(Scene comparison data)

★ ★ ★ ★ ★ ★ ★

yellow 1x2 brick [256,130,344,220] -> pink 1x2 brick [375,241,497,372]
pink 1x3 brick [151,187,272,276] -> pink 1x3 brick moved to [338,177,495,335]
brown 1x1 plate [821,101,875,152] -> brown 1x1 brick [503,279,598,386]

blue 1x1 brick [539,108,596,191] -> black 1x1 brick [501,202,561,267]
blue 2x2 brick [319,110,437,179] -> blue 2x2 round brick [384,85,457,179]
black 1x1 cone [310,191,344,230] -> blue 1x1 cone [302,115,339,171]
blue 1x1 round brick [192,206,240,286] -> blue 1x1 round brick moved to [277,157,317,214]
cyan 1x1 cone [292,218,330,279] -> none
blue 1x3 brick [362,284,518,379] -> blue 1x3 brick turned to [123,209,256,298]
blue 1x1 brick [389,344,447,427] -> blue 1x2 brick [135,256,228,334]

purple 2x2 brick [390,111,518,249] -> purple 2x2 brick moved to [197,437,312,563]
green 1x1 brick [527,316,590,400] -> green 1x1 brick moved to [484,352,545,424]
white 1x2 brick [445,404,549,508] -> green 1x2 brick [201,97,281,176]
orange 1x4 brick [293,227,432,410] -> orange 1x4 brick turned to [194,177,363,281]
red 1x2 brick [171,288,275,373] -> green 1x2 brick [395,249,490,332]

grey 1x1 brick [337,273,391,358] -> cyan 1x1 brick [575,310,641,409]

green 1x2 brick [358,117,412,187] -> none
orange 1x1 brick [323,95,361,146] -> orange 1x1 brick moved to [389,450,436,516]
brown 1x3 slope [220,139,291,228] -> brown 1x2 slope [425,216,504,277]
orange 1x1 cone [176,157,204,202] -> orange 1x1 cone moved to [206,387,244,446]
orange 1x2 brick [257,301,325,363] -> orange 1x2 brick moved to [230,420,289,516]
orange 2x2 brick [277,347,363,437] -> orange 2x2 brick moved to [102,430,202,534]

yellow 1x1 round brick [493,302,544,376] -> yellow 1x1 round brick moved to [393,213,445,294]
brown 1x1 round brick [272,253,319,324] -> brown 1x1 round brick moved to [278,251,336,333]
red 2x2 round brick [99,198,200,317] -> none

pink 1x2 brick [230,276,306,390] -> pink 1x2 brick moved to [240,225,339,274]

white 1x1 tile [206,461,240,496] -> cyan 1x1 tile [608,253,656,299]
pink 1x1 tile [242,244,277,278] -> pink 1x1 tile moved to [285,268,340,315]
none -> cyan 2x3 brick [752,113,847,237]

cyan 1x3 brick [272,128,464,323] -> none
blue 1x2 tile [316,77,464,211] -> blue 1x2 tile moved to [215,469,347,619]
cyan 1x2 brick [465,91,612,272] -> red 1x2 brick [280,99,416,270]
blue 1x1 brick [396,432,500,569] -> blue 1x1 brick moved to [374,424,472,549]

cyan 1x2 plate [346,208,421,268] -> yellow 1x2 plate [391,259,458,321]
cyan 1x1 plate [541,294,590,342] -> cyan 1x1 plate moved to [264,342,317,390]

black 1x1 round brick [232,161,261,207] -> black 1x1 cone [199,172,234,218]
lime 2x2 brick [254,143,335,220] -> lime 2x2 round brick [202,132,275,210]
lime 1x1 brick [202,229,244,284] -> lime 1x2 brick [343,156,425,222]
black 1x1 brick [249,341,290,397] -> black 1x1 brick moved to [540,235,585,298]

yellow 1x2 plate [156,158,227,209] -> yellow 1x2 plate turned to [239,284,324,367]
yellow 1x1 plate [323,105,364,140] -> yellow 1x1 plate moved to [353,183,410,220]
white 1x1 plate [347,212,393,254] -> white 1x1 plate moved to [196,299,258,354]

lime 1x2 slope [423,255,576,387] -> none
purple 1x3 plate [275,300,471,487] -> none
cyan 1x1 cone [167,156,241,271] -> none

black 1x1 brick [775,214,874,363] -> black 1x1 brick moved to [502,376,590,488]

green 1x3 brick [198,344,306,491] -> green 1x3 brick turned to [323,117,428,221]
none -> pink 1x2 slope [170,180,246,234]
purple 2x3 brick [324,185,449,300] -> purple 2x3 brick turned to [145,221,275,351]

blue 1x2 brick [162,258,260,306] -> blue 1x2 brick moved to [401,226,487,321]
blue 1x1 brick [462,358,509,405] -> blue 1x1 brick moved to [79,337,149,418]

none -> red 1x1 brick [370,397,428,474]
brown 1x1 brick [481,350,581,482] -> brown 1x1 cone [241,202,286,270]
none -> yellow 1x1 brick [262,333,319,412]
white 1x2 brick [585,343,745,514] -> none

★ ★ ★ ★ ★ ★ ★

:: Assignment ::
Up to and including the line with "blue 1x2 tile [316,77,464,211]", output every line of the records above exactly, starting from the first; output nothing else.

:: Result of the exercise ::
yellow 1x2 brick [256,130,344,220] -> pink 1x2 brick [375,241,497,372]
pink 1x3 brick [151,187,272,276] -> pink 1x3 brick moved to [338,177,495,335]
brown 1x1 plate [821,101,875,152] -> brown 1x1 brick [503,279,598,386]

blue 1x1 brick [539,108,596,191] -> black 1x1 brick [501,202,561,267]
blue 2x2 brick [319,110,437,179] -> blue 2x2 round brick [384,85,457,179]
black 1x1 cone [310,191,344,230] -> blue 1x1 cone [302,115,339,171]
blue 1x1 round brick [192,206,240,286] -> blue 1x1 round brick moved to [277,157,317,214]
cyan 1x1 cone [292,218,330,279] -> none
blue 1x3 brick [362,284,518,379] -> blue 1x3 brick turned to [123,209,256,298]
blue 1x1 brick [389,344,447,427] -> blue 1x2 brick [135,256,228,334]

purple 2x2 brick [390,111,518,249] -> purple 2x2 brick moved to [197,437,312,563]
green 1x1 brick [527,316,590,400] -> green 1x1 brick moved to [484,352,545,424]
white 1x2 brick [445,404,549,508] -> green 1x2 brick [201,97,281,176]
orange 1x4 brick [293,227,432,410] -> orange 1x4 brick turned to [194,177,363,281]
red 1x2 brick [171,288,275,373] -> green 1x2 brick [395,249,490,332]

grey 1x1 brick [337,273,391,358] -> cyan 1x1 brick [575,310,641,409]

green 1x2 brick [358,117,412,187] -> none
orange 1x1 brick [323,95,361,146] -> orange 1x1 brick moved to [389,450,436,516]
brown 1x3 slope [220,139,291,228] -> brown 1x2 slope [425,216,504,277]
orange 1x1 cone [176,157,204,202] -> orange 1x1 cone moved to [206,387,244,446]
orange 1x2 brick [257,301,325,363] -> orange 1x2 brick moved to [230,420,289,516]
orange 2x2 brick [277,347,363,437] -> orange 2x2 brick moved to [102,430,202,534]

yellow 1x1 round brick [493,302,544,376] -> yellow 1x1 round brick moved to [393,213,445,294]
brown 1x1 round brick [272,253,319,324] -> brown 1x1 round brick moved to [278,251,336,333]
red 2x2 round brick [99,198,200,317] -> none

pink 1x2 brick [230,276,306,390] -> pink 1x2 brick moved to [240,225,339,274]

white 1x1 tile [206,461,240,496] -> cyan 1x1 tile [608,253,656,299]
pink 1x1 tile [242,244,277,278] -> pink 1x1 tile moved to [285,268,340,315]
none -> cyan 2x3 brick [752,113,847,237]

cyan 1x3 brick [272,128,464,323] -> none
blue 1x2 tile [316,77,464,211] -> blue 1x2 tile moved to [215,469,347,619]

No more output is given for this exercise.